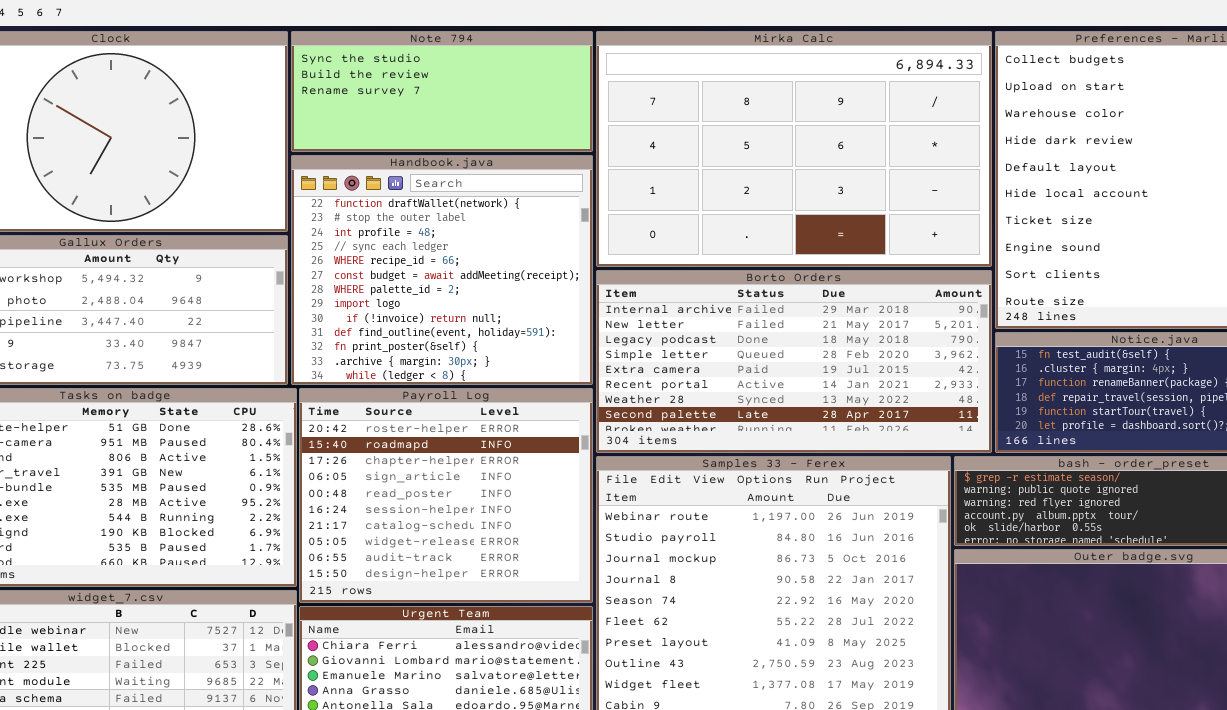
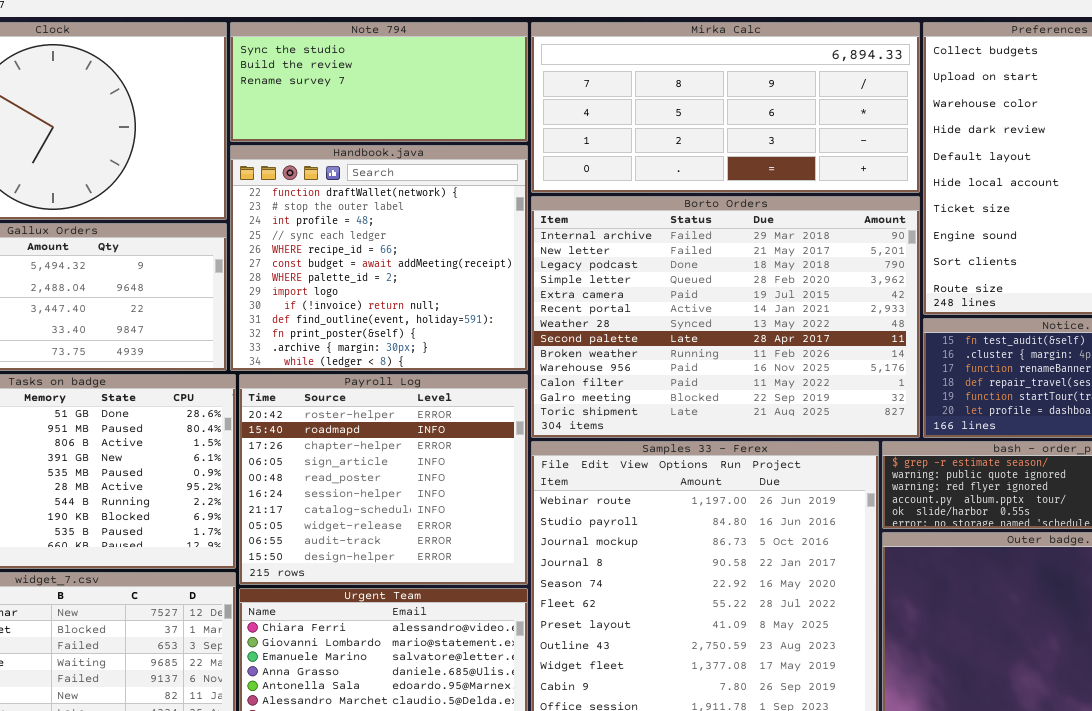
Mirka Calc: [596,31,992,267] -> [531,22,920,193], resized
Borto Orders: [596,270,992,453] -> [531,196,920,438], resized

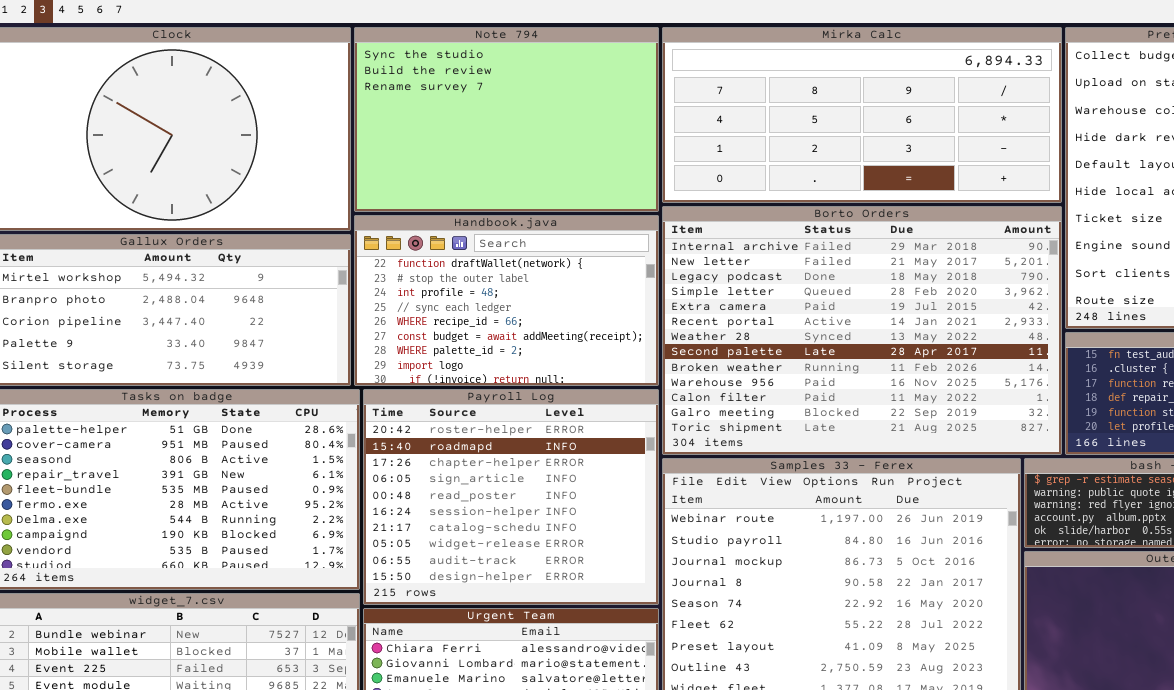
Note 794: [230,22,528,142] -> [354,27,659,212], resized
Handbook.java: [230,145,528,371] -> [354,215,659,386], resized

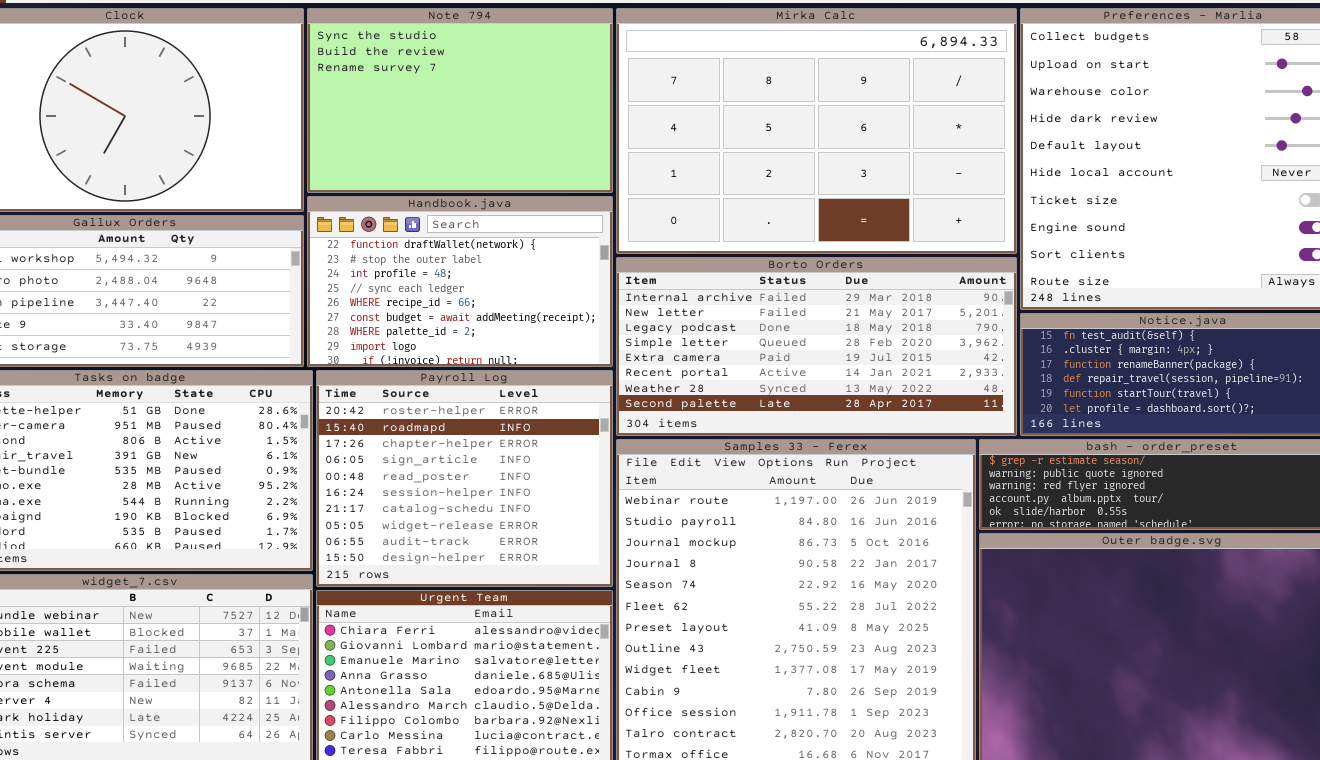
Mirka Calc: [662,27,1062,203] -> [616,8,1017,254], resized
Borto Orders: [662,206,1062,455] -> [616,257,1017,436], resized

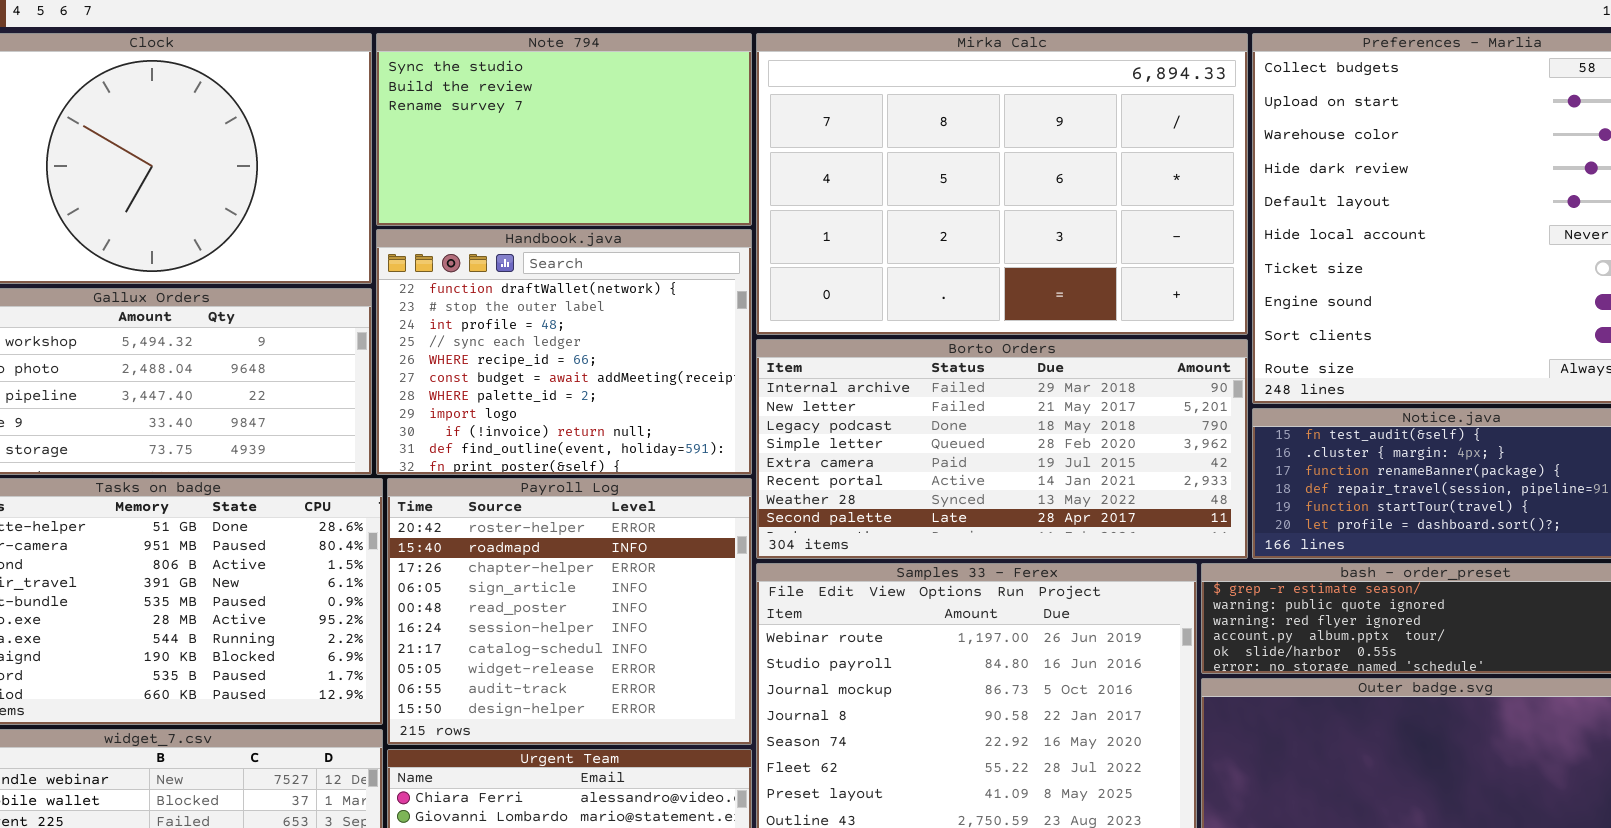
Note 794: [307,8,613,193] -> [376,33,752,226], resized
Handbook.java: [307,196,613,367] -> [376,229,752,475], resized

EXERCISE DIRECTIONS
Return every line from the entries above that includes the word "Handbook".

EXERCISE SOLUTION
Handbook.java: [230,145,528,371] -> [354,215,659,386], resized
Handbook.java: [307,196,613,367] -> [376,229,752,475], resized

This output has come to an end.